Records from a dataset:
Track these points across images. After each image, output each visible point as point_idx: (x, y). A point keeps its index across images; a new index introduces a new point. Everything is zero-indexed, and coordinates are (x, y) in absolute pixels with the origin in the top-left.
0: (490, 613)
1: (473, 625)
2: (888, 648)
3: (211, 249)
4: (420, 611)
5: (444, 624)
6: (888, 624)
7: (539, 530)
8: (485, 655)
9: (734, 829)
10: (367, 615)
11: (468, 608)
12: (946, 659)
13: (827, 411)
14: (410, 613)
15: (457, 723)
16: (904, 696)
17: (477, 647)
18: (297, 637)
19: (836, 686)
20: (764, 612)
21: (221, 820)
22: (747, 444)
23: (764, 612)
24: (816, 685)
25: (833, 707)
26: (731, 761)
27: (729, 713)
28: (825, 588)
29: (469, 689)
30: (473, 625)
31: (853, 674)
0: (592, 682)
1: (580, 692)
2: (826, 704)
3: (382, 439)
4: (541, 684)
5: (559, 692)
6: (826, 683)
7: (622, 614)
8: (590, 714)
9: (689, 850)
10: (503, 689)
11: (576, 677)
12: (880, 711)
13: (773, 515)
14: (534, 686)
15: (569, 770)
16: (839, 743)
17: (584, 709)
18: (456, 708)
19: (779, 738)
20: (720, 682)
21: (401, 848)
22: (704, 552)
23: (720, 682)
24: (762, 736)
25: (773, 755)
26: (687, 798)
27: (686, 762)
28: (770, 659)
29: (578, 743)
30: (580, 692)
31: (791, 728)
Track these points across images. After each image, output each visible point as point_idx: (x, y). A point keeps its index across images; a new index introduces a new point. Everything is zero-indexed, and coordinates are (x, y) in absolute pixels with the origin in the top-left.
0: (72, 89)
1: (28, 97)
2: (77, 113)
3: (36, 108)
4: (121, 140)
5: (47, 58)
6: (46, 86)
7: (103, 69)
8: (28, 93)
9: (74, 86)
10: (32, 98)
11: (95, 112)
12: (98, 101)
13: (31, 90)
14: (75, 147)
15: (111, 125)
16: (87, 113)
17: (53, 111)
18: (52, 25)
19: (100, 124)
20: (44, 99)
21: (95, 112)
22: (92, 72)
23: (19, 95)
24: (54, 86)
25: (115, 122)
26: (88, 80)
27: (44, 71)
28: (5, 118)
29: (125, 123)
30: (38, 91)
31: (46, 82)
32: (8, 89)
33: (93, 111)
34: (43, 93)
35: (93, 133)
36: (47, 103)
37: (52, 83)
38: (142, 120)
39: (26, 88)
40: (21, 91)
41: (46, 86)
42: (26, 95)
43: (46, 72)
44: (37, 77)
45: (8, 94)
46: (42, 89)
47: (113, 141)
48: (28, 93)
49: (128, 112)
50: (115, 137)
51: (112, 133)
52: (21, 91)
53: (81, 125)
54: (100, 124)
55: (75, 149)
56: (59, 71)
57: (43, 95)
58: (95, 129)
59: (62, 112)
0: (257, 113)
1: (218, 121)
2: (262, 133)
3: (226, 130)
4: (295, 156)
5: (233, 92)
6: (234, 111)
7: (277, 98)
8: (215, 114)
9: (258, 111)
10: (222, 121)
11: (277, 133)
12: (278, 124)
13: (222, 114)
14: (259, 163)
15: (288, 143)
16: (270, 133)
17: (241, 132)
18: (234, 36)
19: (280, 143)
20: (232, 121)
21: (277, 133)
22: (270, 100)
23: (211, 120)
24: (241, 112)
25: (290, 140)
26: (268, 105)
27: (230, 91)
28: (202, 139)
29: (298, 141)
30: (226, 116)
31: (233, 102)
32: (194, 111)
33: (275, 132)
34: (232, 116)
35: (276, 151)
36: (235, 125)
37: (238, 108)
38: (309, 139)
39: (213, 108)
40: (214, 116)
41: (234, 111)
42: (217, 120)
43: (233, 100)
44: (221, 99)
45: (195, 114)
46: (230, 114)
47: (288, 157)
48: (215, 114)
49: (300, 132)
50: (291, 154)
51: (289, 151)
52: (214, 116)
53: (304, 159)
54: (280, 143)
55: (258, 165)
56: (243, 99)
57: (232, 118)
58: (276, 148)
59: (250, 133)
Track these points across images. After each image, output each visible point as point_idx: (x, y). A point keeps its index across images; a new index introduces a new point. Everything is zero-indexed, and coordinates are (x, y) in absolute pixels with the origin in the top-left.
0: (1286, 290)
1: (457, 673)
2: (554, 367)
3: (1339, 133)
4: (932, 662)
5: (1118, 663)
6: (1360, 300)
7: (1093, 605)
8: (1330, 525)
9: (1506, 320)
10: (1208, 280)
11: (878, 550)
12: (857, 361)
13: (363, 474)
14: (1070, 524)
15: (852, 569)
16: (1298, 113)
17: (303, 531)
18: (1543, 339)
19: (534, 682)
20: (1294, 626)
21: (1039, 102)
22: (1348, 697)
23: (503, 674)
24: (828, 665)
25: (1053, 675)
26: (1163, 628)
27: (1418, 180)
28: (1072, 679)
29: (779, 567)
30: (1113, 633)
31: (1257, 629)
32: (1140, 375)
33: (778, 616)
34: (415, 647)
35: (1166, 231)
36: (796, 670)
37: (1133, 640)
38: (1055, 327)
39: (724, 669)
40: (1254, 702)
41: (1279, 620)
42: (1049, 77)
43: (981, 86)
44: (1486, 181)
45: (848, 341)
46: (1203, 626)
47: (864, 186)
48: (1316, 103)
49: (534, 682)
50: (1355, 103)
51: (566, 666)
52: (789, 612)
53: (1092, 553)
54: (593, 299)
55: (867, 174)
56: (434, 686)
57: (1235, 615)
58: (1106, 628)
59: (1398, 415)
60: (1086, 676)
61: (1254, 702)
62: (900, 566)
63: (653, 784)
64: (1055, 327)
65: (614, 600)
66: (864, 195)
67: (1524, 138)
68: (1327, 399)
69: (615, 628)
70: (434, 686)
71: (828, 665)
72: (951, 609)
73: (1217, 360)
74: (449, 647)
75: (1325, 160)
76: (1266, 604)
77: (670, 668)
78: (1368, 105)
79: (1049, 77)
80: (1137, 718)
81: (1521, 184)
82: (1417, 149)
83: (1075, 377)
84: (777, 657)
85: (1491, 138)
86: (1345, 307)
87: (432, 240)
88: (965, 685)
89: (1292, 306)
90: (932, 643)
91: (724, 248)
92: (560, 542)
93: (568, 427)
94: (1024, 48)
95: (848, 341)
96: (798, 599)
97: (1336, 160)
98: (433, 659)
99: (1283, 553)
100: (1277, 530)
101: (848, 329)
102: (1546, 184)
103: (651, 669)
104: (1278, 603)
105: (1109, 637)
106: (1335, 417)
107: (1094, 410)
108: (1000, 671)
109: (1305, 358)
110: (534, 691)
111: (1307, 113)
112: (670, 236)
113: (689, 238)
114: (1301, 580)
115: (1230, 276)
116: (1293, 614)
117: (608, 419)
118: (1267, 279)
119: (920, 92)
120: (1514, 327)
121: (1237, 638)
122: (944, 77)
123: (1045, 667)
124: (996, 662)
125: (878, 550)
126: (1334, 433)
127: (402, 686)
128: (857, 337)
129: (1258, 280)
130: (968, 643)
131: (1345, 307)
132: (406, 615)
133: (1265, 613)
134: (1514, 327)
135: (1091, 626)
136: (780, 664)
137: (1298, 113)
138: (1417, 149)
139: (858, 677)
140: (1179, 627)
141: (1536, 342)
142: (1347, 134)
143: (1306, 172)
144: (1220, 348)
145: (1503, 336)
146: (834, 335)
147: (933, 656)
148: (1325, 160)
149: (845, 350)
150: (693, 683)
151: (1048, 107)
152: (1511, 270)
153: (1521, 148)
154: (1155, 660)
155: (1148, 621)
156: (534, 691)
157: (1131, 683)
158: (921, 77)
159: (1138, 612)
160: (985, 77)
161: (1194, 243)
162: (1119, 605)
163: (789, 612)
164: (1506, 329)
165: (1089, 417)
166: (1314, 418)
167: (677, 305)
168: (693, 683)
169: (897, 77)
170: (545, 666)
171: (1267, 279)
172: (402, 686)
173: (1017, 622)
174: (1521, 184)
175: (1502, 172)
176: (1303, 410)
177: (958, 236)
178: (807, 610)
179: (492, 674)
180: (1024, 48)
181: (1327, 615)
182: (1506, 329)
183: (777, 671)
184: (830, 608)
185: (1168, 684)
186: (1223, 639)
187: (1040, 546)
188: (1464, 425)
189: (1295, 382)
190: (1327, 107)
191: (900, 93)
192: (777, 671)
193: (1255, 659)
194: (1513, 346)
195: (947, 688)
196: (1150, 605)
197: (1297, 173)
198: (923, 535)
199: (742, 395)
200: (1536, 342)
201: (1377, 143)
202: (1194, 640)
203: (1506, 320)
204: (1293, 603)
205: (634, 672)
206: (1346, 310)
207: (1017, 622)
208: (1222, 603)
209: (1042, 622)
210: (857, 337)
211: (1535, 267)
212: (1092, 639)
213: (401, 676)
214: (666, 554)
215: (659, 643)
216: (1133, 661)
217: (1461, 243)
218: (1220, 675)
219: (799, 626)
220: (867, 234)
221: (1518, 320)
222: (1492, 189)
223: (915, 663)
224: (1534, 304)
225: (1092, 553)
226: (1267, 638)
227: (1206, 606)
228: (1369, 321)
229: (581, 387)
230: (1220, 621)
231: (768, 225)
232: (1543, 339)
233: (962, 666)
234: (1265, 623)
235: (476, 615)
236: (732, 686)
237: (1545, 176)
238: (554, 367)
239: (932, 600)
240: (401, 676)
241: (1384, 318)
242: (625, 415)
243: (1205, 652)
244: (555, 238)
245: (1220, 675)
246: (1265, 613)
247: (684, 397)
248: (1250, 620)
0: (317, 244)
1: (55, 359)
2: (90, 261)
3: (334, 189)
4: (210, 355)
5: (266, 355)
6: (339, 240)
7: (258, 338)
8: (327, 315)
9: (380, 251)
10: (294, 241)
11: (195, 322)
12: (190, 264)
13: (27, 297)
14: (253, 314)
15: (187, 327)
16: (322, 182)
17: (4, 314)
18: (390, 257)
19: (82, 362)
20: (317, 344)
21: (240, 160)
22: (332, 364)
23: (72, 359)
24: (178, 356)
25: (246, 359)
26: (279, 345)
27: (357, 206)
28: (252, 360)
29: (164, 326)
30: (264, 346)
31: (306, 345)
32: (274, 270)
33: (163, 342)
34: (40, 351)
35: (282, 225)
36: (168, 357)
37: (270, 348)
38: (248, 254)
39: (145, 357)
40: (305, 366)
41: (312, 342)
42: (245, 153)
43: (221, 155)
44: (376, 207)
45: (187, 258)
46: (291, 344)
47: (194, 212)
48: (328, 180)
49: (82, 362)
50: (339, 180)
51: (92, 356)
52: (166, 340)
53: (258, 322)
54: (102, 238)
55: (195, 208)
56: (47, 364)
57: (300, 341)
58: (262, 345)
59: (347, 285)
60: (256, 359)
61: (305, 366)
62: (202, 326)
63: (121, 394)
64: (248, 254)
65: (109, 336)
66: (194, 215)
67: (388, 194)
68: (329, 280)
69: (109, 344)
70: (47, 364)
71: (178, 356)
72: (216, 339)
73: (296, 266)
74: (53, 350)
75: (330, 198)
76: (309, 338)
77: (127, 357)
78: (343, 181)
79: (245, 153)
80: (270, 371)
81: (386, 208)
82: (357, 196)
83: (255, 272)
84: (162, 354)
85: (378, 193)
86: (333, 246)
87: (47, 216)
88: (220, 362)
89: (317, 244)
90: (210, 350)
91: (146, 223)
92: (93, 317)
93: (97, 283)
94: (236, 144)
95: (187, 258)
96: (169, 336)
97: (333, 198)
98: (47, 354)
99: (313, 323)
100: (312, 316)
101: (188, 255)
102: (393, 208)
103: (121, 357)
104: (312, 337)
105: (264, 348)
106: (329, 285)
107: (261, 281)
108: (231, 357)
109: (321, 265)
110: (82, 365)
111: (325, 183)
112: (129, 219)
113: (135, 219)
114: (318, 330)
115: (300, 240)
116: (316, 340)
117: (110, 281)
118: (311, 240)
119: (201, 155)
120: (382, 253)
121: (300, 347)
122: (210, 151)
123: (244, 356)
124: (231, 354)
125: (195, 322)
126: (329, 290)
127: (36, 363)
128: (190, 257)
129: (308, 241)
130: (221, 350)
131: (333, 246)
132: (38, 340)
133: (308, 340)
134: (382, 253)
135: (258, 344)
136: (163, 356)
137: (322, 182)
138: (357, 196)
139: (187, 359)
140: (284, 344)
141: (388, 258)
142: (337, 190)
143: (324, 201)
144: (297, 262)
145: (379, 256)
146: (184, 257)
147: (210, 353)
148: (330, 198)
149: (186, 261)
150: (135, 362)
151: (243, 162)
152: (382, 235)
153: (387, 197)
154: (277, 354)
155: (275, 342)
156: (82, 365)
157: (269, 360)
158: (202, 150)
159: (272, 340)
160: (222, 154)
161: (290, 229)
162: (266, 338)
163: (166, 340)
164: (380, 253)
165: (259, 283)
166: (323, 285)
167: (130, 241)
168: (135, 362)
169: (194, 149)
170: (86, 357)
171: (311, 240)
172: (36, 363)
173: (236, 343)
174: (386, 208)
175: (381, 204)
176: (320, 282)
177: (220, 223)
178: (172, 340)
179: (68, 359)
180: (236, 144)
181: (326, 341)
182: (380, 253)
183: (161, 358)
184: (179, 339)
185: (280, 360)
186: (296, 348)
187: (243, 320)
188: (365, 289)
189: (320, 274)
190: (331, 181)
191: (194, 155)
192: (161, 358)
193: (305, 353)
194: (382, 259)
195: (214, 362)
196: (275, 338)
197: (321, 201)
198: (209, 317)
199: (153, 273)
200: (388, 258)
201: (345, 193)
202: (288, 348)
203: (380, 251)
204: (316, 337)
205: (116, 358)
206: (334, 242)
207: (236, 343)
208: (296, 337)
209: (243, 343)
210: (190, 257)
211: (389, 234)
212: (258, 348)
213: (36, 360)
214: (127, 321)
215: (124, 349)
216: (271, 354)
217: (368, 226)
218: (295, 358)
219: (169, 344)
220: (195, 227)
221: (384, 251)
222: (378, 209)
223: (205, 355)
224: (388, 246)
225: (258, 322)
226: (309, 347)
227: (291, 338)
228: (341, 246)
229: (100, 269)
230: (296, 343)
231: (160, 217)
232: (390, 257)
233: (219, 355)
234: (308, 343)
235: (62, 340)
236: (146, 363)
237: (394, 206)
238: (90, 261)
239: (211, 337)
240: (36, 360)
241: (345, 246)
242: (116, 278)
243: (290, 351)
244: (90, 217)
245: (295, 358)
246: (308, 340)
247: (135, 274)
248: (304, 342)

GIVEN PROBLEM: Reproduce verbatim the part of the material above that opens with its first line and closes with the line containing "31: (791, 728)", including both of those lines.

COMPLETE RESPONSE:
Track these points across images. After each image, output each visible point as point_idx: (x, y). A point keeps its index across images; a new index introduces a new point. Everything is zero-indexed, and coordinates are (x, y) in absolute pixels with the origin in the top-left.
0: (490, 613)
1: (473, 625)
2: (888, 648)
3: (211, 249)
4: (420, 611)
5: (444, 624)
6: (888, 624)
7: (539, 530)
8: (485, 655)
9: (734, 829)
10: (367, 615)
11: (468, 608)
12: (946, 659)
13: (827, 411)
14: (410, 613)
15: (457, 723)
16: (904, 696)
17: (477, 647)
18: (297, 637)
19: (836, 686)
20: (764, 612)
21: (221, 820)
22: (747, 444)
23: (764, 612)
24: (816, 685)
25: (833, 707)
26: (731, 761)
27: (729, 713)
28: (825, 588)
29: (469, 689)
30: (473, 625)
31: (853, 674)
0: (592, 682)
1: (580, 692)
2: (826, 704)
3: (382, 439)
4: (541, 684)
5: (559, 692)
6: (826, 683)
7: (622, 614)
8: (590, 714)
9: (689, 850)
10: (503, 689)
11: (576, 677)
12: (880, 711)
13: (773, 515)
14: (534, 686)
15: (569, 770)
16: (839, 743)
17: (584, 709)
18: (456, 708)
19: (779, 738)
20: (720, 682)
21: (401, 848)
22: (704, 552)
23: (720, 682)
24: (762, 736)
25: (773, 755)
26: (687, 798)
27: (686, 762)
28: (770, 659)
29: (578, 743)
30: (580, 692)
31: (791, 728)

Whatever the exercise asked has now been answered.